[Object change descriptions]
════════
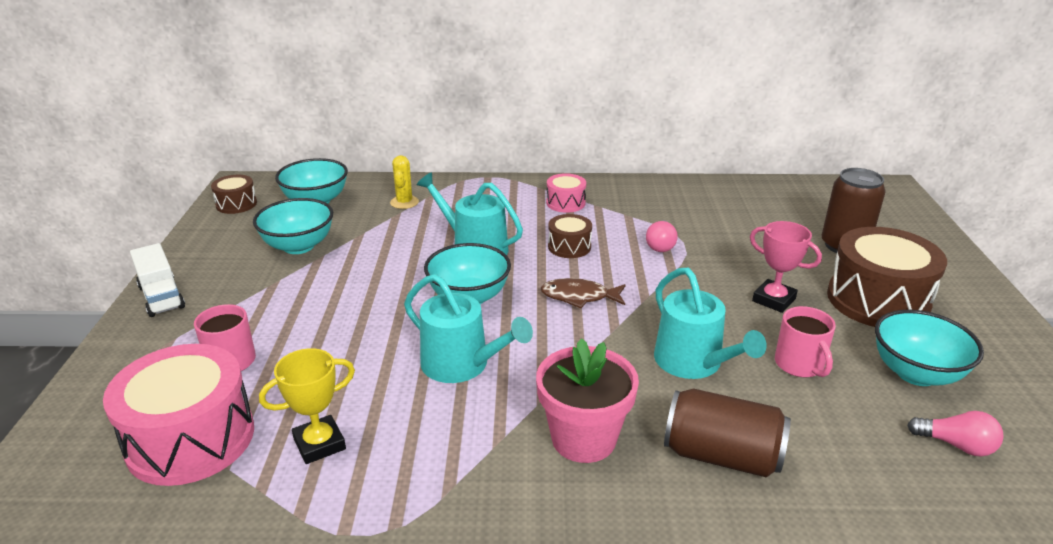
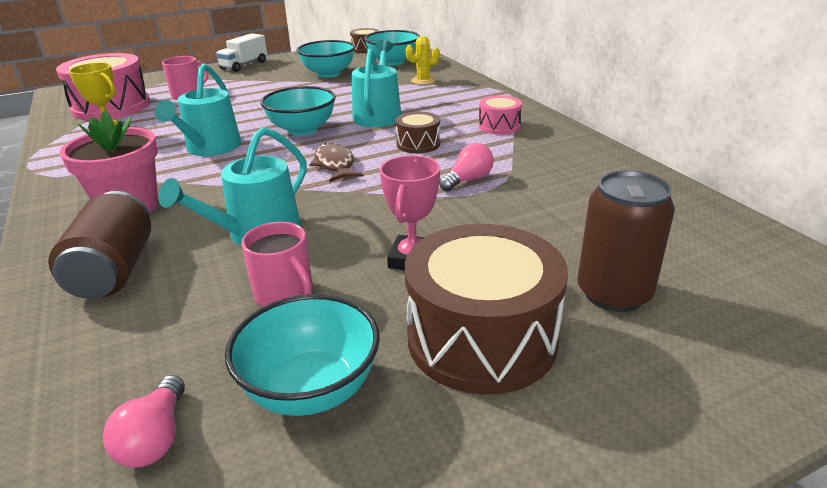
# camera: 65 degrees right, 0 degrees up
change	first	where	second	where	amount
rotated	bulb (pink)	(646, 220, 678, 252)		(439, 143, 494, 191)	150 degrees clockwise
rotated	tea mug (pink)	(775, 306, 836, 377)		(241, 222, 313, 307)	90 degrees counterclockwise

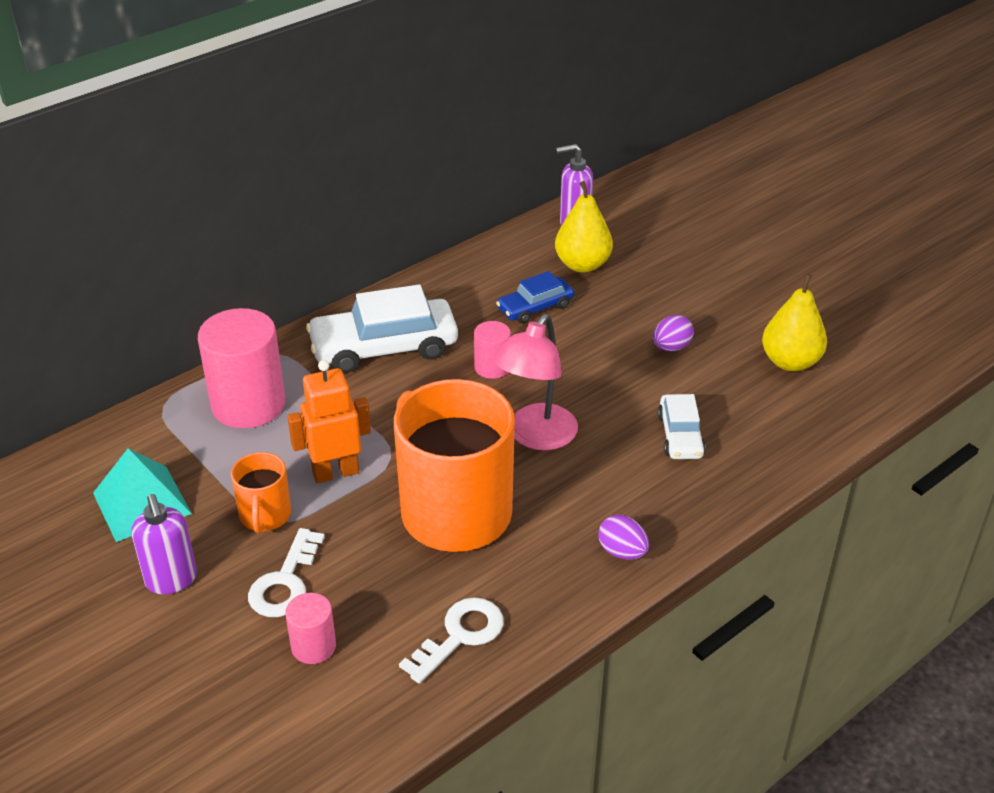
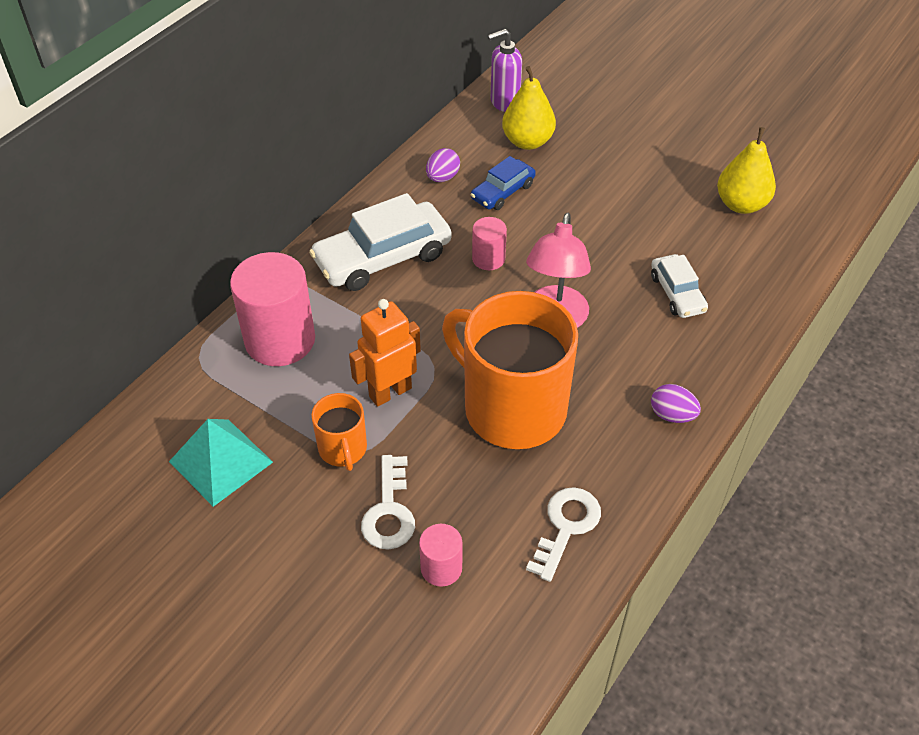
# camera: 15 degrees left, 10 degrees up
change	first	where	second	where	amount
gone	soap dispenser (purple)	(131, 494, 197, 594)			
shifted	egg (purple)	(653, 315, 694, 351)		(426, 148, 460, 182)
════════
» **Task directions**:
Each record above, in full: return it exactly, pictures excluded.

» **Result of this task**:
# camera: 65 degrees right, 0 degrees up
change	first	where	second	where	amount
rotated	bulb (pink)	(646, 220, 678, 252)		(439, 143, 494, 191)	150 degrees clockwise
rotated	tea mug (pink)	(775, 306, 836, 377)		(241, 222, 313, 307)	90 degrees counterclockwise

# camera: 15 degrees left, 10 degrees up
change	first	where	second	where	amount
gone	soap dispenser (purple)	(131, 494, 197, 594)			
shifted	egg (purple)	(653, 315, 694, 351)		(426, 148, 460, 182)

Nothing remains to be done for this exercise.